The answer should match the entries that follow exactly, except that no image appears in it.

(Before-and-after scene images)
⁂

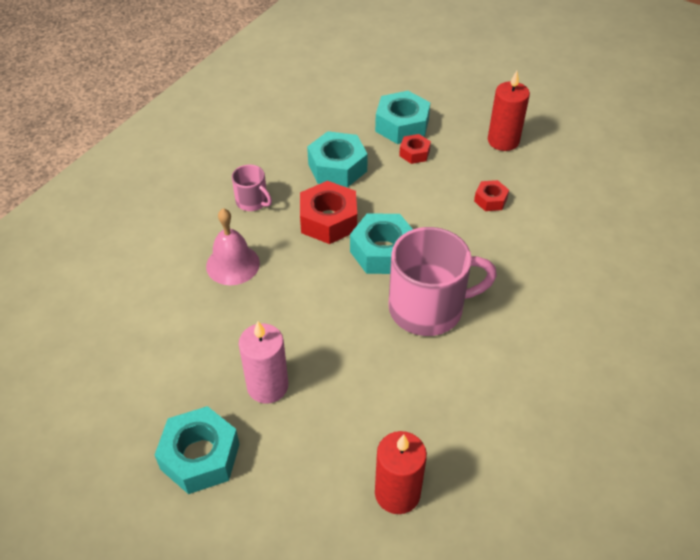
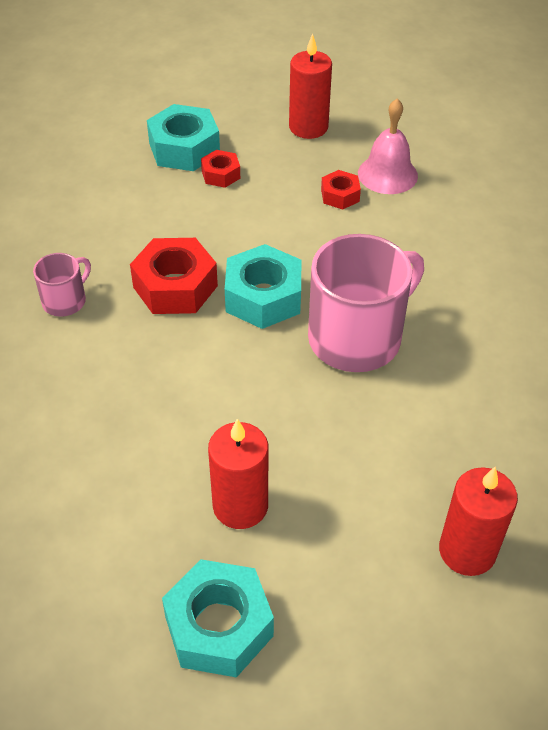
camera: 30 degrees left, 0 degrees up
(233, 264) = (94, 384): pink bell -> pink bell (387, 174)
(252, 201) = (65, 301): pink mug -> pink mug turned 60 degrees counterclockwise
(267, 386) = (240, 506): pink candle -> red candle
(337, 167) = (142, 222): turquoise nut -> none

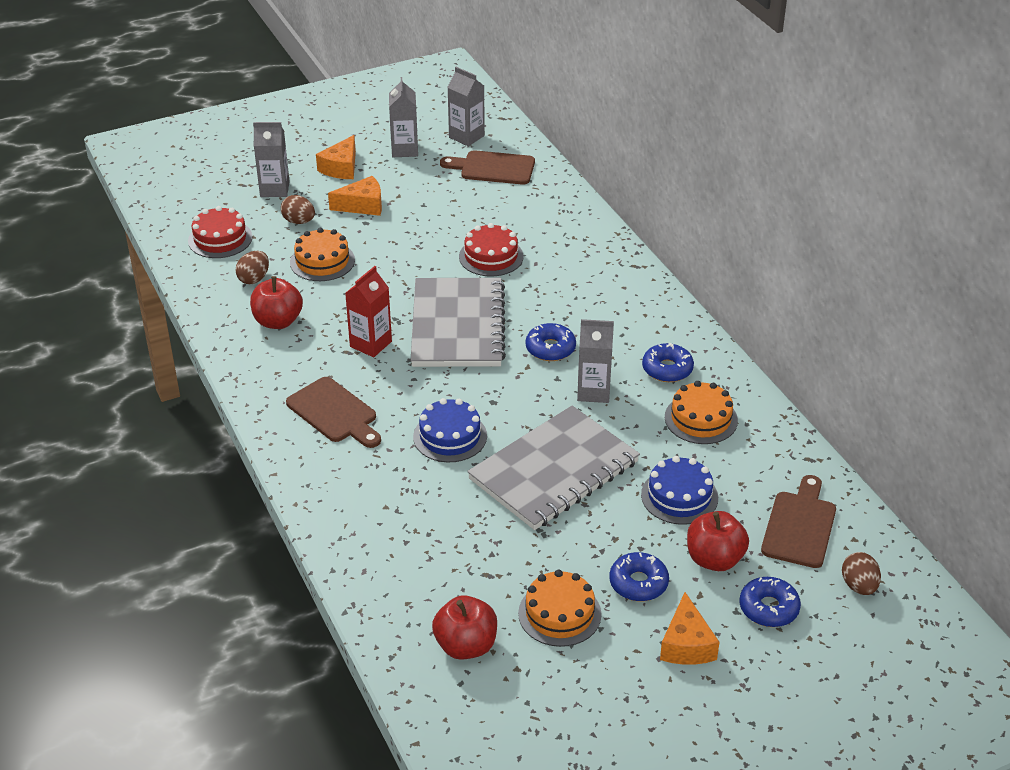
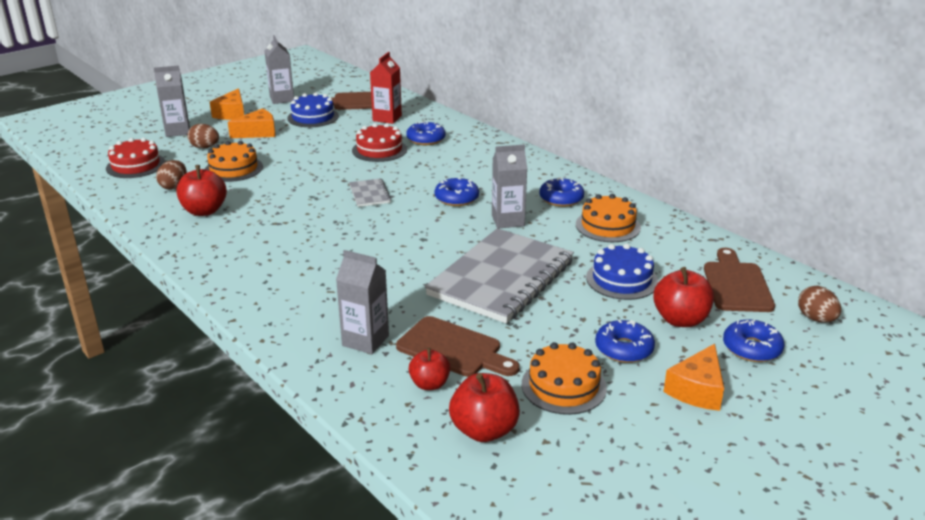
camera: 15 degrees left, 10 degrees down
(334, 413) = (279, 266): brown cutting board -> brown cutting board (453, 349)
(371, 344) = (296, 215): red carton -> red carton (387, 118)
(435, 586) = (429, 384): none -> red apple
(450, 436) = (395, 267): blue cake -> blue cake (313, 117)
(457, 326) = (369, 194): grey notebook -> grey notebook, size x0.43
(466, 137) = (329, 87): grey carton -> grey carton (365, 340)
(550, 247) = (426, 139): none -> blue donut
(686, 644) = (697, 390): orange cheese -> orange cheese turned 45 degrees clockwise

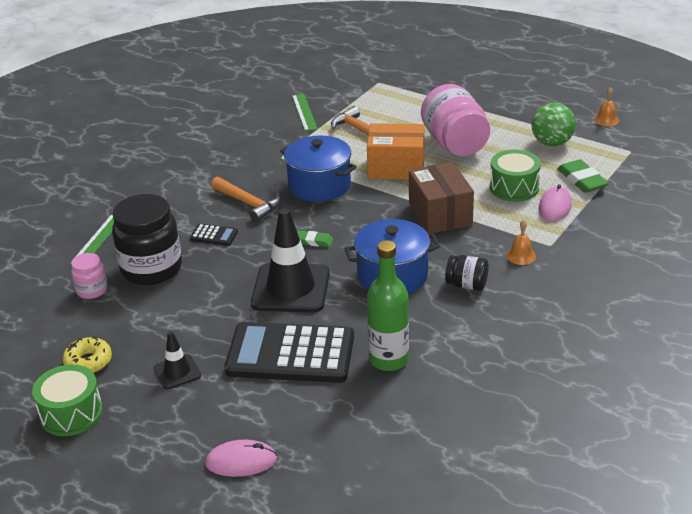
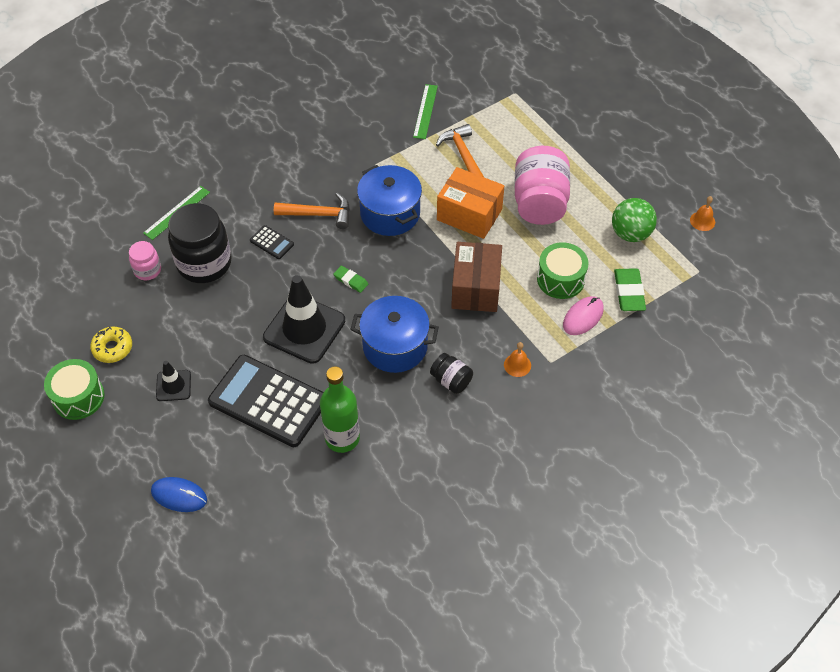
camera: 20 degrees right, 20 degrees up
(241, 461) = (179, 495): pink mouse -> blue mouse
(248, 204) = (318, 214): orange hammer -> orange hammer turned 60 degrees counterclockwise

⁂

* Finished task
camera: 30 degrees left, 0 degrees up
(233, 264) = (94, 384): pink bell -> pink bell (387, 174)
(252, 201) = (65, 301): pink mug -> pink mug turned 60 degrees counterclockwise
(267, 386) = (240, 506): pink candle -> red candle
(337, 167) = (142, 222): turquoise nut -> none

camera: 15 degrees left, 10 degrees down
(334, 413) = (279, 266): brown cutting board -> brown cutting board (453, 349)
(371, 344) = (296, 215): red carton -> red carton (387, 118)
(435, 586) = (429, 384): none -> red apple
(450, 436) = (395, 267): blue cake -> blue cake (313, 117)
(457, 326) = (369, 194): grey notebook -> grey notebook, size x0.43
(466, 137) = (329, 87): grey carton -> grey carton (365, 340)
(550, 247) = (426, 139): none -> blue donut
(686, 644) = (697, 390): orange cheese -> orange cheese turned 45 degrees clockwise

camera: 20 degrees right, 20 degrees up
(241, 461) = (179, 495): pink mouse -> blue mouse
(248, 204) = (318, 214): orange hammer -> orange hammer turned 60 degrees counterclockwise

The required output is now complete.